Transcribe the entries below exactly.

> [INPUT DATA]
......

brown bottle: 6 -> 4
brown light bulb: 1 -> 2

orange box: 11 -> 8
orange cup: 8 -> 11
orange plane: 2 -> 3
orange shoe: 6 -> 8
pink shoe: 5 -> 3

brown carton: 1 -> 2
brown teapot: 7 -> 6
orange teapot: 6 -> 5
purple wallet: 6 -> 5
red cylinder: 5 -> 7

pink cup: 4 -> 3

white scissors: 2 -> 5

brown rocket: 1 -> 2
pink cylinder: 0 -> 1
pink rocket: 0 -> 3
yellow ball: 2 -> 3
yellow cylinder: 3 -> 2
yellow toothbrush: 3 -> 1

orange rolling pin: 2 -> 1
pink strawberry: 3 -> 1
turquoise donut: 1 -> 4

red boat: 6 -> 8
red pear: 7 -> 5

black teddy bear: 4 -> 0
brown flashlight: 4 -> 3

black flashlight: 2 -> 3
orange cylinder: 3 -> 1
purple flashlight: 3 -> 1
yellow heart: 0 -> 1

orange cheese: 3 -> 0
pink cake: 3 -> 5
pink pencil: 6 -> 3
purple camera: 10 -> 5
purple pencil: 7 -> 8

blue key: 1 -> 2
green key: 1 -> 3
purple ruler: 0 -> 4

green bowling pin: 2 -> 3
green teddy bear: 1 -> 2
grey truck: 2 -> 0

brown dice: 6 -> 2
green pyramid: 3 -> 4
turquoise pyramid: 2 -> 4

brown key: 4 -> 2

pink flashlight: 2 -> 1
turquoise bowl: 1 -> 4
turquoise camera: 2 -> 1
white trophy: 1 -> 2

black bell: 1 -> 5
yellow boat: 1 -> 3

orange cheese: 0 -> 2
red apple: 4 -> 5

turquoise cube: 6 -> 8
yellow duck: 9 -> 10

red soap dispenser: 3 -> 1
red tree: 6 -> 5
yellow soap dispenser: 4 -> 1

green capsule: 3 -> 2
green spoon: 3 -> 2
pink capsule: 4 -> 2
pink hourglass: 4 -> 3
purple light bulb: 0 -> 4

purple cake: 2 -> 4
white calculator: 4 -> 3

......

> [SOLUTION TO THIS TASK]
brown bottle: 6 -> 4
brown light bulb: 1 -> 2

orange box: 11 -> 8
orange cup: 8 -> 11
orange plane: 2 -> 3
orange shoe: 6 -> 8
pink shoe: 5 -> 3

brown carton: 1 -> 2
brown teapot: 7 -> 6
orange teapot: 6 -> 5
purple wallet: 6 -> 5
red cylinder: 5 -> 7

pink cup: 4 -> 3

white scissors: 2 -> 5

brown rocket: 1 -> 2
pink cylinder: 0 -> 1
pink rocket: 0 -> 3
yellow ball: 2 -> 3
yellow cylinder: 3 -> 2
yellow toothbrush: 3 -> 1

orange rolling pin: 2 -> 1
pink strawberry: 3 -> 1
turquoise donut: 1 -> 4

red boat: 6 -> 8
red pear: 7 -> 5

black teddy bear: 4 -> 0
brown flashlight: 4 -> 3

black flashlight: 2 -> 3
orange cylinder: 3 -> 1
purple flashlight: 3 -> 1
yellow heart: 0 -> 1

orange cheese: 3 -> 0
pink cake: 3 -> 5
pink pencil: 6 -> 3
purple camera: 10 -> 5
purple pencil: 7 -> 8

blue key: 1 -> 2
green key: 1 -> 3
purple ruler: 0 -> 4

green bowling pin: 2 -> 3
green teddy bear: 1 -> 2
grey truck: 2 -> 0

brown dice: 6 -> 2
green pyramid: 3 -> 4
turquoise pyramid: 2 -> 4

brown key: 4 -> 2

pink flashlight: 2 -> 1
turquoise bowl: 1 -> 4
turquoise camera: 2 -> 1
white trophy: 1 -> 2

black bell: 1 -> 5
yellow boat: 1 -> 3

orange cheese: 0 -> 2
red apple: 4 -> 5

turquoise cube: 6 -> 8
yellow duck: 9 -> 10

red soap dispenser: 3 -> 1
red tree: 6 -> 5
yellow soap dispenser: 4 -> 1

green capsule: 3 -> 2
green spoon: 3 -> 2
pink capsule: 4 -> 2
pink hourglass: 4 -> 3
purple light bulb: 0 -> 4

purple cake: 2 -> 4
white calculator: 4 -> 3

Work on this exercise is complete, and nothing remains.